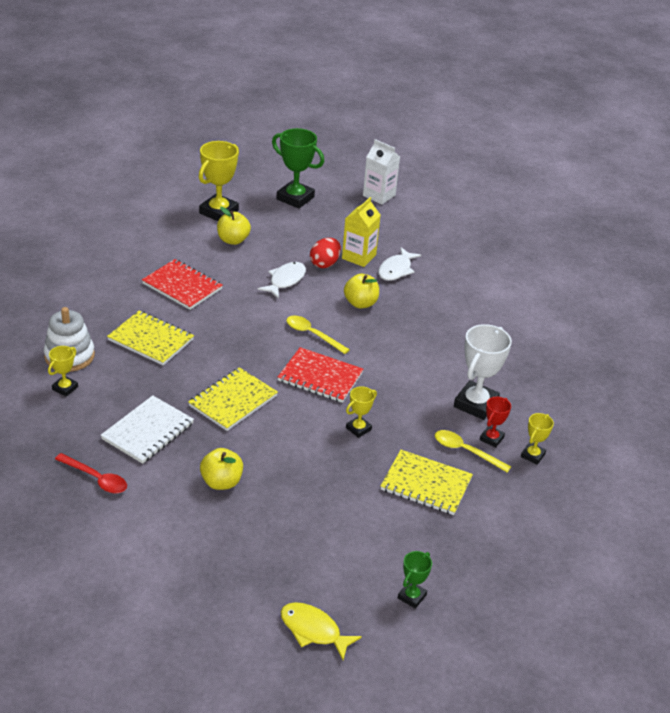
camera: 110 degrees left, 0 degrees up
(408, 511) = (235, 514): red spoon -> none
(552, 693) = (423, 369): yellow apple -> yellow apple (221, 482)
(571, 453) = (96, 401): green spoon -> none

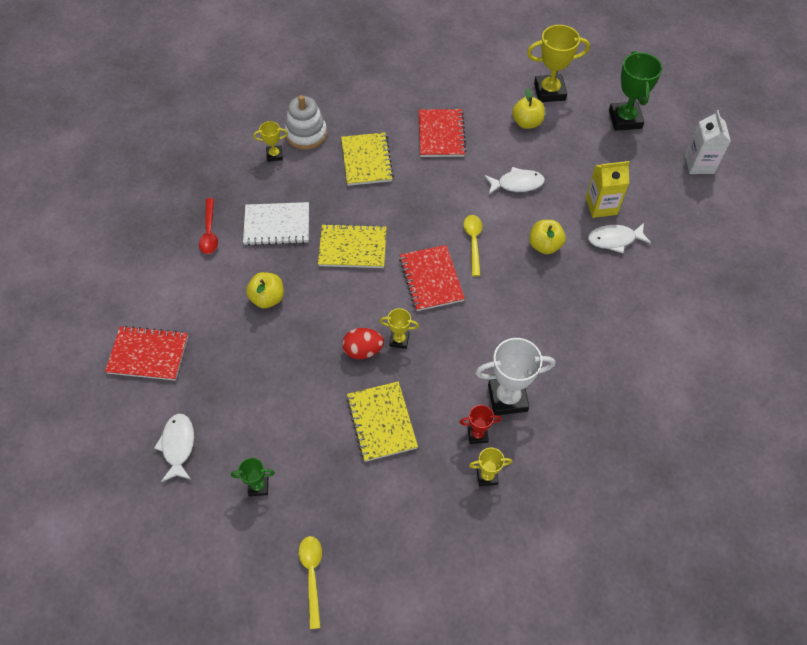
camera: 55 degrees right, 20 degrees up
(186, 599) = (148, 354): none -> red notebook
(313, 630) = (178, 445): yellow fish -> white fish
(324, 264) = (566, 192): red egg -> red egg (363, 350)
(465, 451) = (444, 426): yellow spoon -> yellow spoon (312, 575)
•••
:: DIRECTIONS FOR THIS TASK ::
Your task is to transcribe exactly the lines from the one with "(186, 599) = (148, 354): none -> red notebook" through the end of the data, both included, and nothing besides.

:: YOUR RESPONSE ::
(186, 599) = (148, 354): none -> red notebook
(313, 630) = (178, 445): yellow fish -> white fish
(324, 264) = (566, 192): red egg -> red egg (363, 350)
(465, 451) = (444, 426): yellow spoon -> yellow spoon (312, 575)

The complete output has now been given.